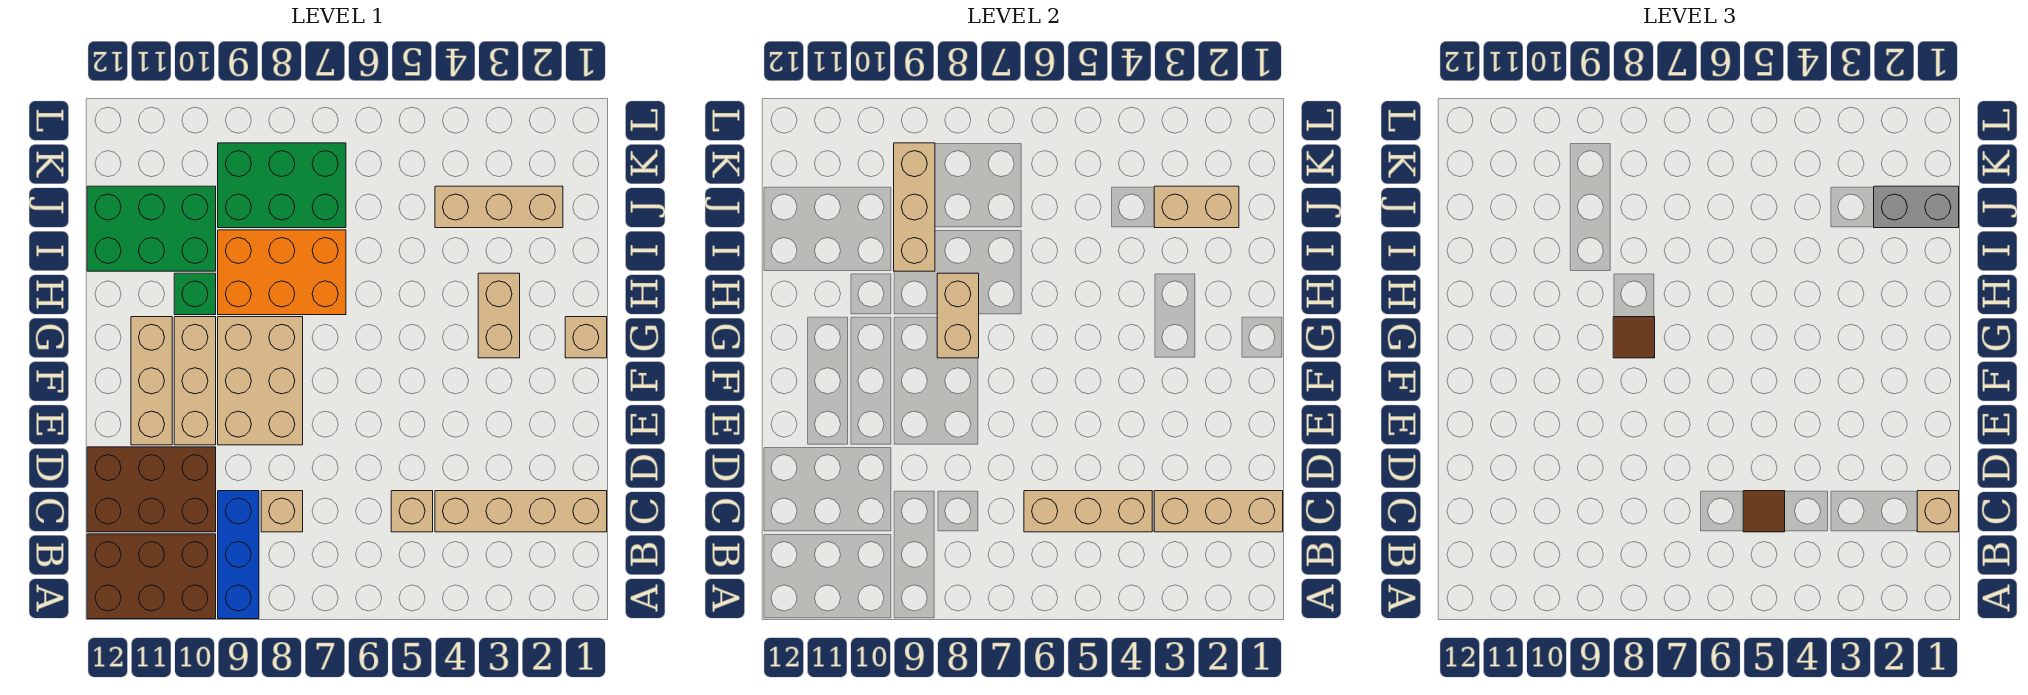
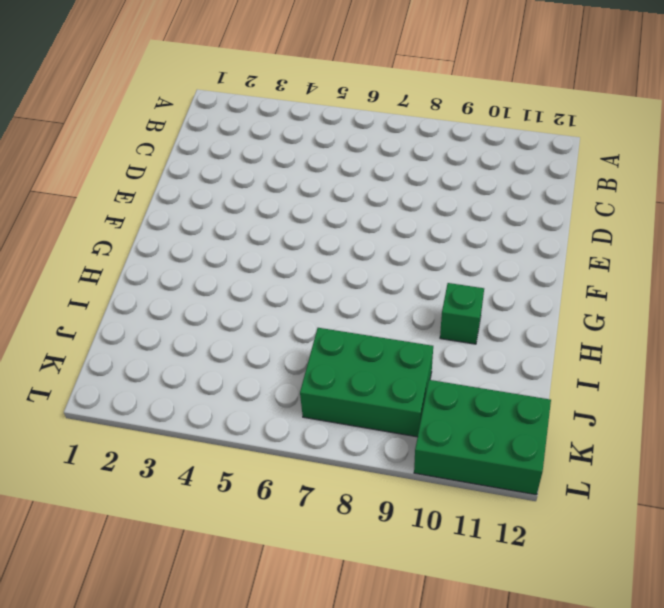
green brick K10:L12 level 1 -> green brick I10:J12 level 1
none -> blue brick A9:C9 level 1
none -> brown brick A10:B12 level 1
none -> tan brick C1:C4 level 1

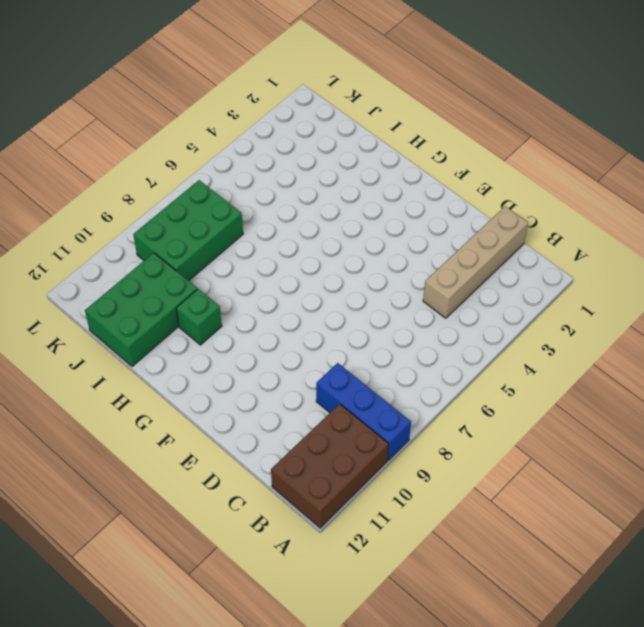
none -> tan brick C5 level 1
none -> tan brick C8 level 1
none -> brown brick C10:D12 level 1

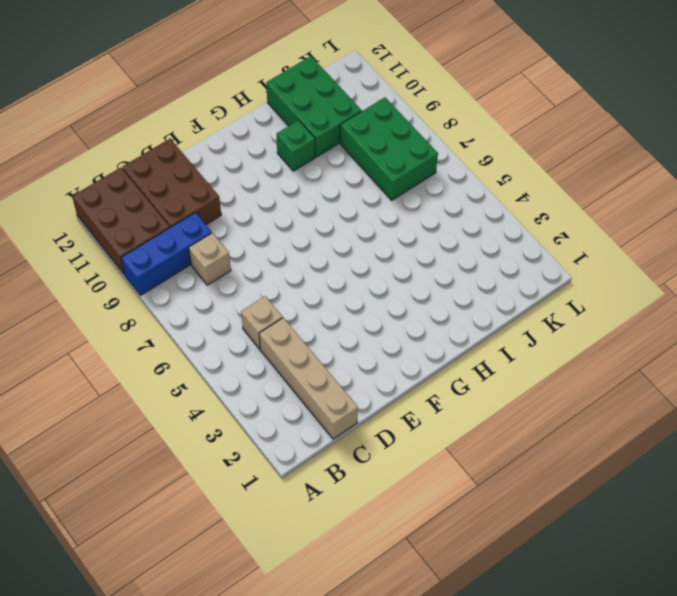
none -> tan brick E8:G9 level 1
none -> tan brick E10:G10 level 1
none -> tan brick E11:G11 level 1

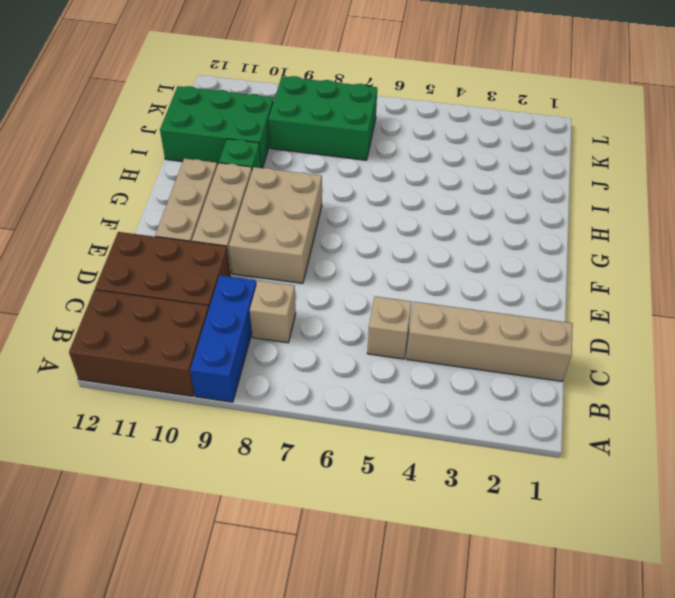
none -> tan brick G1 level 1
none -> tan brick G3:H3 level 1
none -> orange brick H7:I9 level 1

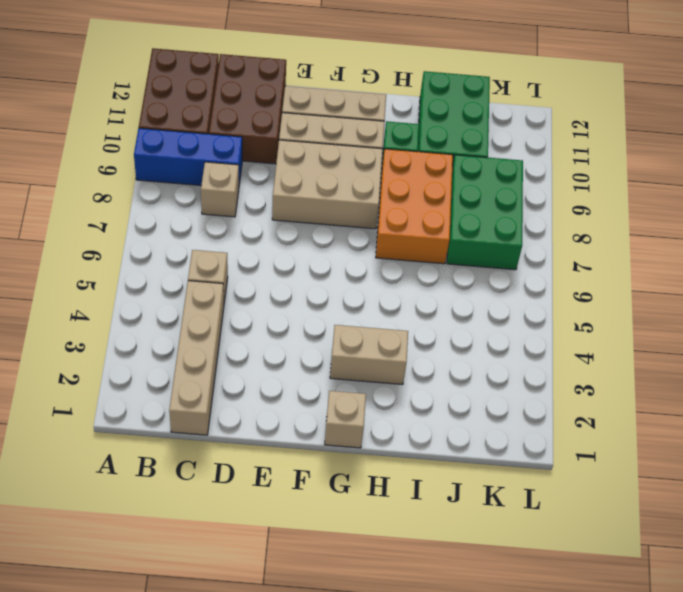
none -> tan brick J2:J4 level 1
none -> tan brick C1:C3 level 2
none -> tan brick C4:C6 level 2

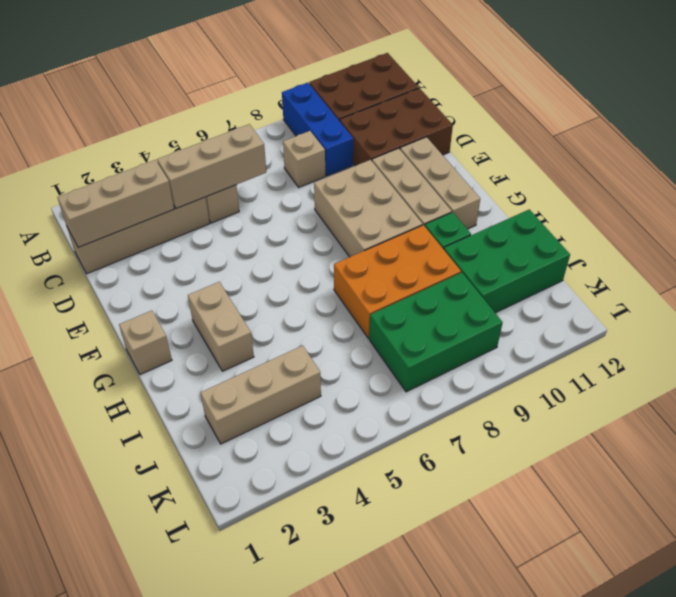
none -> tan brick G8:H8 level 2
none -> tan brick I9:K9 level 2
none -> tan brick J2:J3 level 2

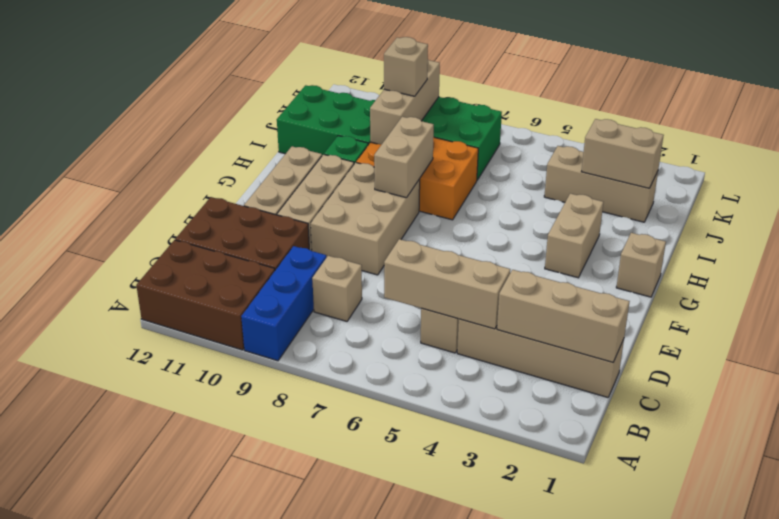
tan brick J9 level 3 -> tan brick C1 level 3
none -> brown tile C5 level 3
none -> brown tile G8 level 3
none -> grey brick J1:J2 level 3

-=-=-=-=-

> Activity
For the string "tile", work out how many lines of the entries contain it and reply with that number alone.

> Written answer
2